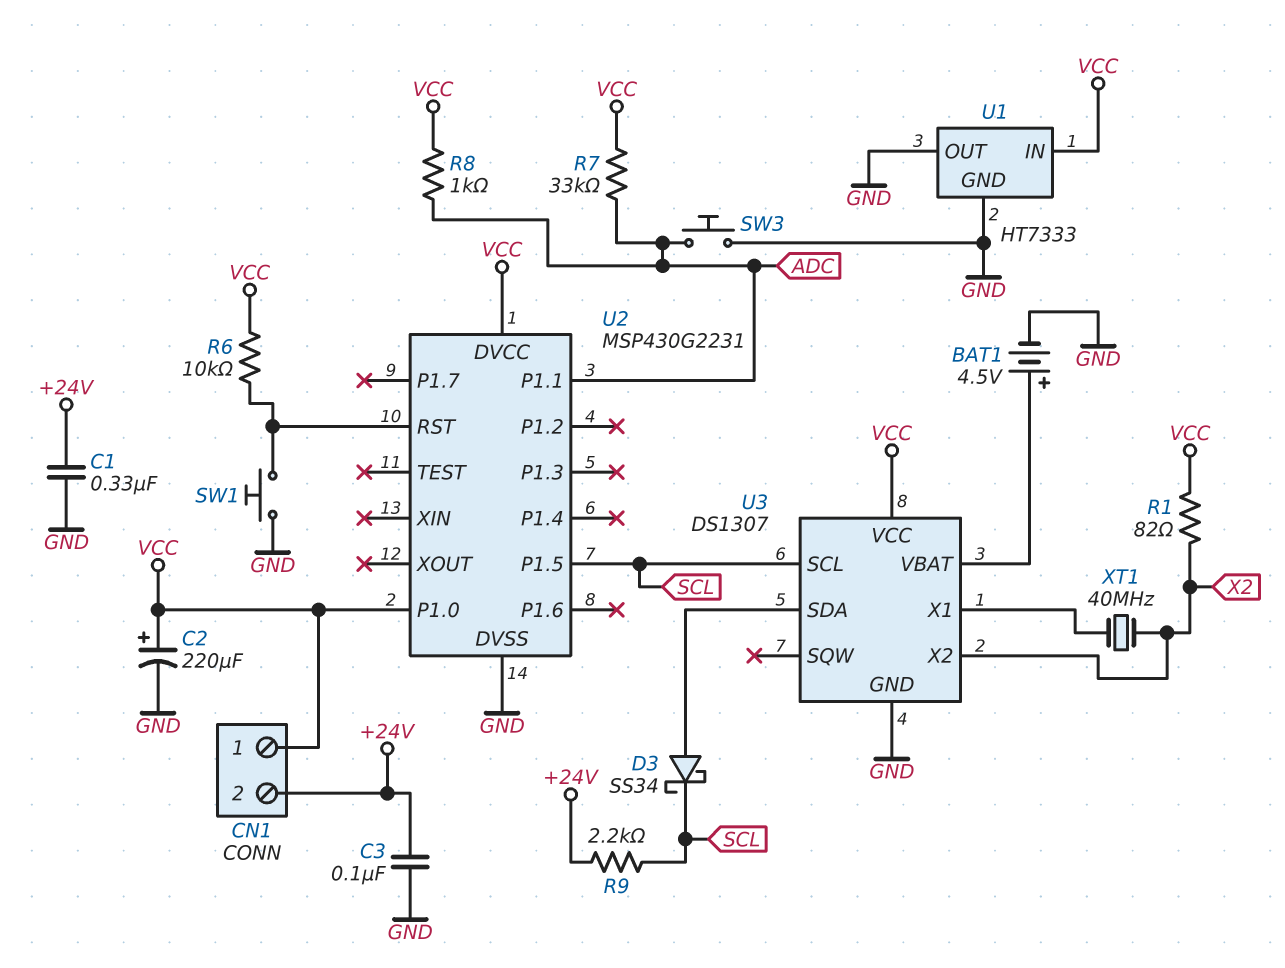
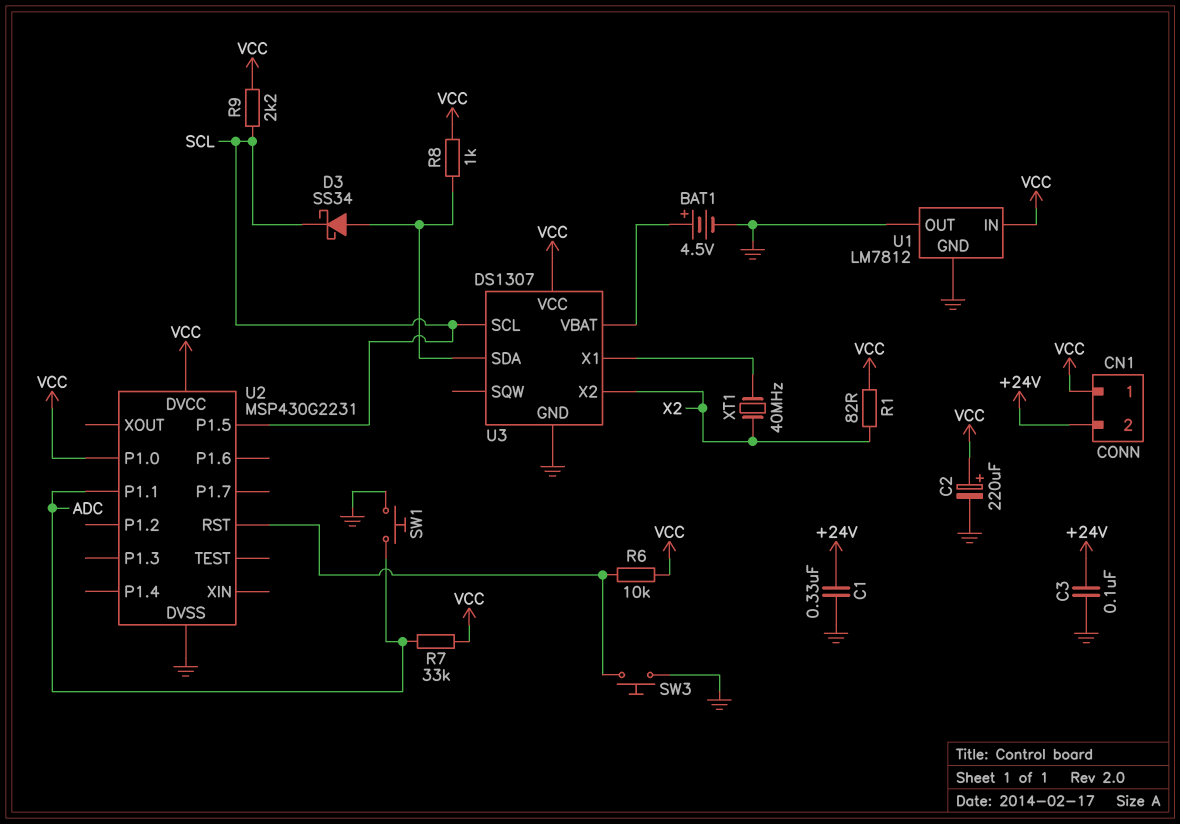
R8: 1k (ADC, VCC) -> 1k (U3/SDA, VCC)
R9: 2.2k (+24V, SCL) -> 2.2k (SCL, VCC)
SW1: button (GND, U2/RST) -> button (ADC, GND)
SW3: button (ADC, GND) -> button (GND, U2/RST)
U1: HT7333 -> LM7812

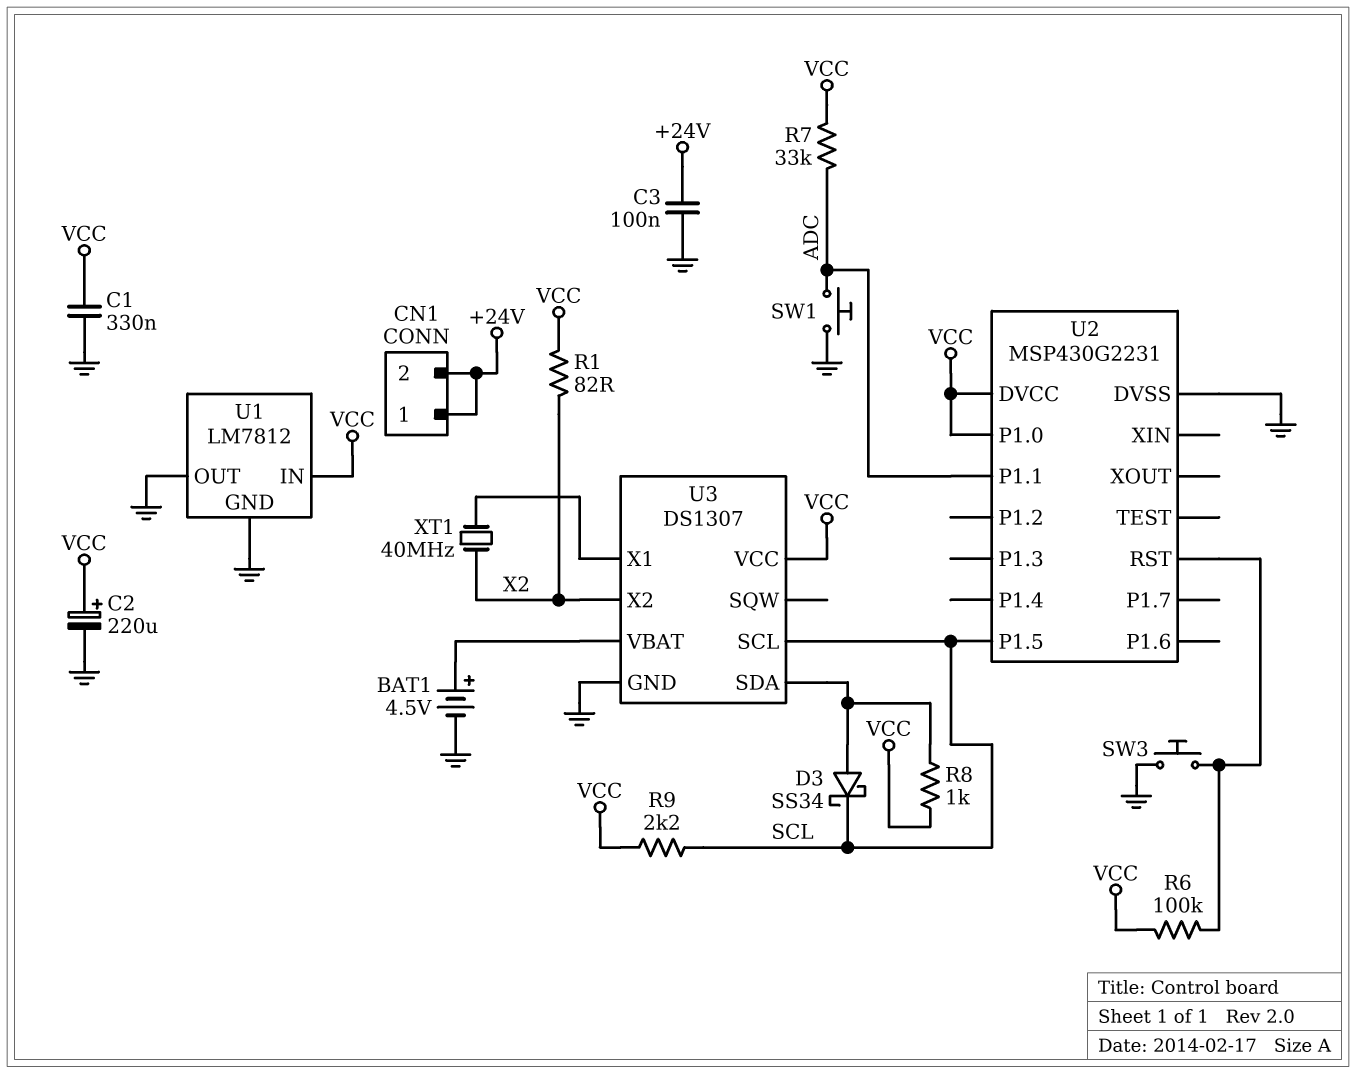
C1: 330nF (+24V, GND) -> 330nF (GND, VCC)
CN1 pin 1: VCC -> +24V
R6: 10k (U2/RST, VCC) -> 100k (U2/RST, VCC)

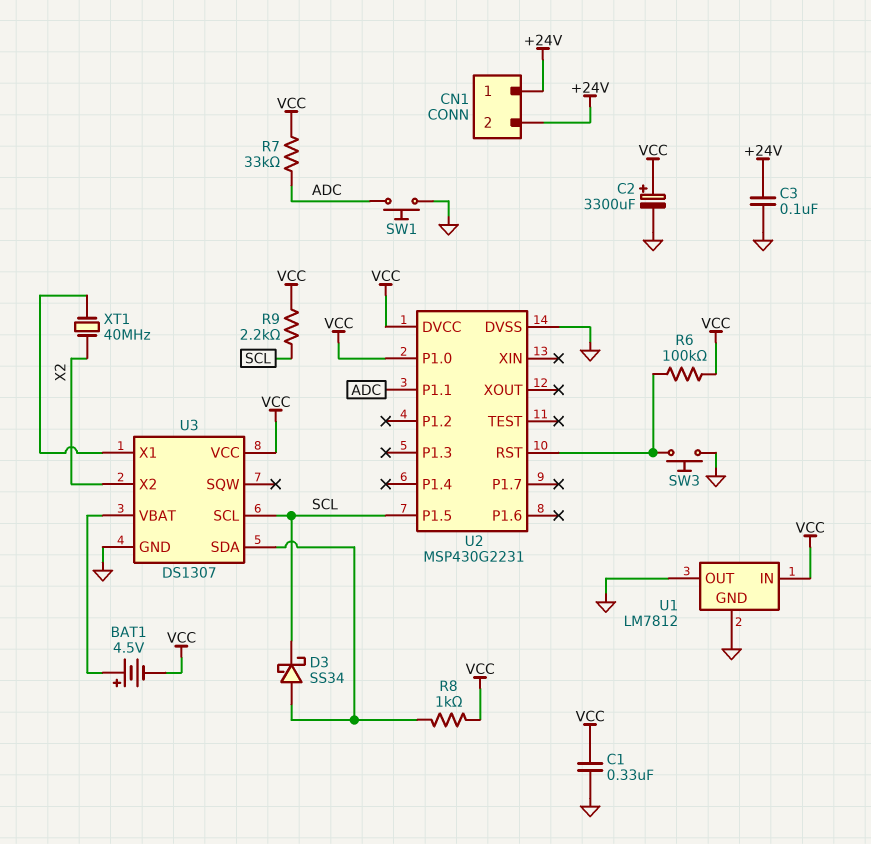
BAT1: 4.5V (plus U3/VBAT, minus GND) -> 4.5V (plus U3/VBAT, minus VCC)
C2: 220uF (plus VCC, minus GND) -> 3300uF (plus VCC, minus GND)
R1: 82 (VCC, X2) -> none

* * * * * * *

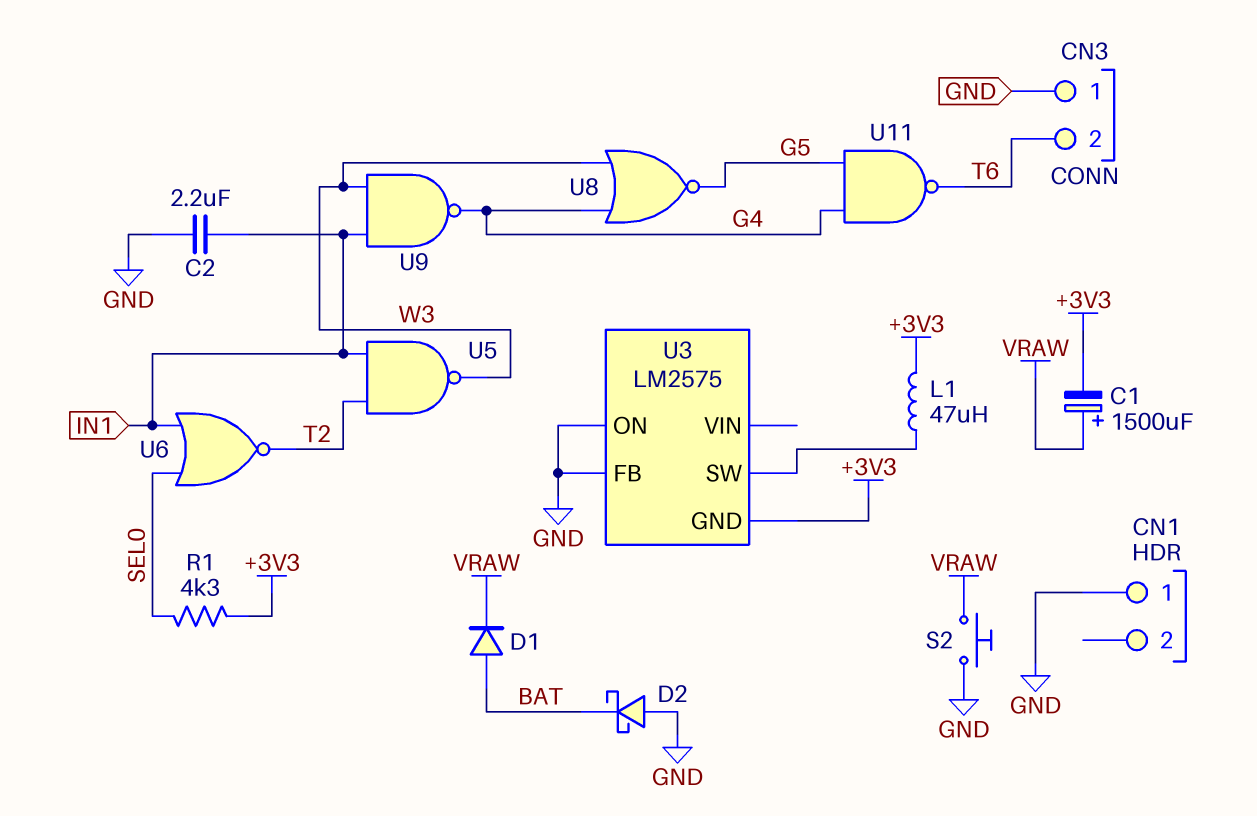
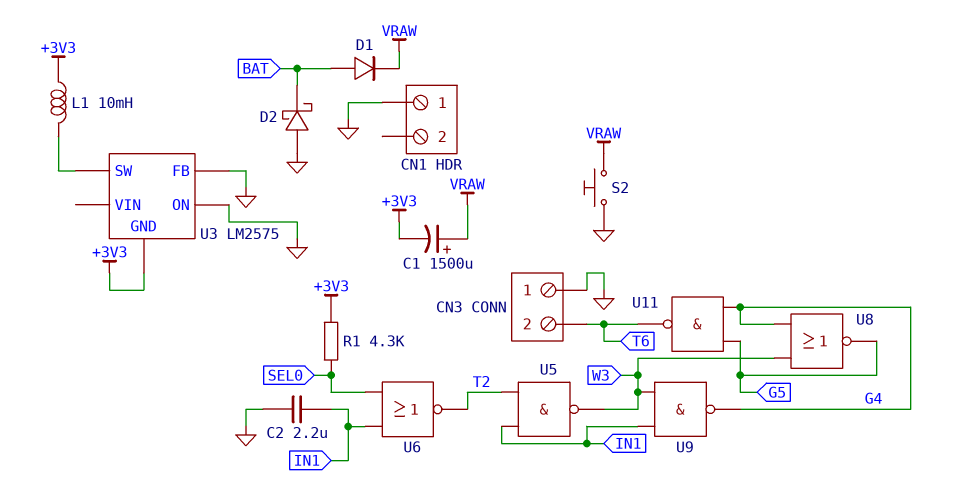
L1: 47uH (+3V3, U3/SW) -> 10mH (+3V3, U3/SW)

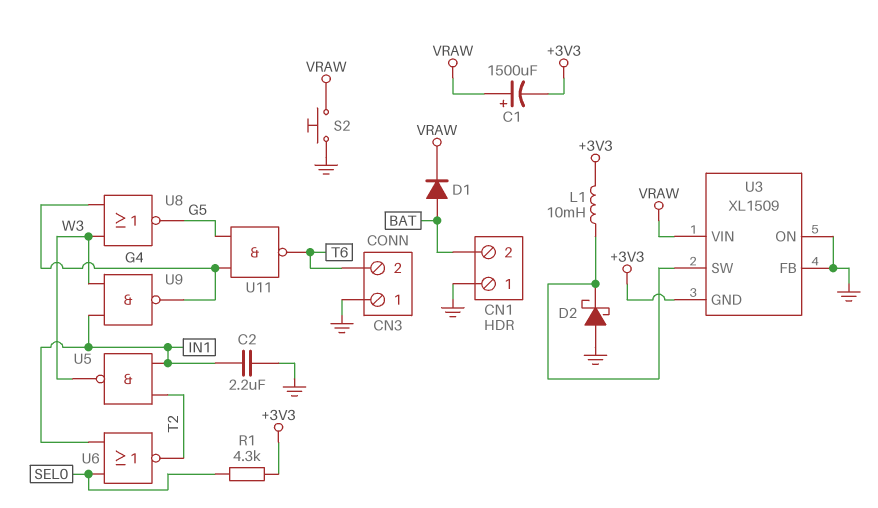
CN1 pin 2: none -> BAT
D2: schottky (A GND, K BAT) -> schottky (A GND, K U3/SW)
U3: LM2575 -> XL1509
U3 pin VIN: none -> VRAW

* * * * * * *

DIRECTIONS
Search the data above for the word "plus", then gather each line in which it appears.

RESPONSE TO THE TASK
BAT1: 4.5V (plus U3/VBAT, minus GND) -> 4.5V (plus U3/VBAT, minus VCC)
C2: 220uF (plus VCC, minus GND) -> 3300uF (plus VCC, minus GND)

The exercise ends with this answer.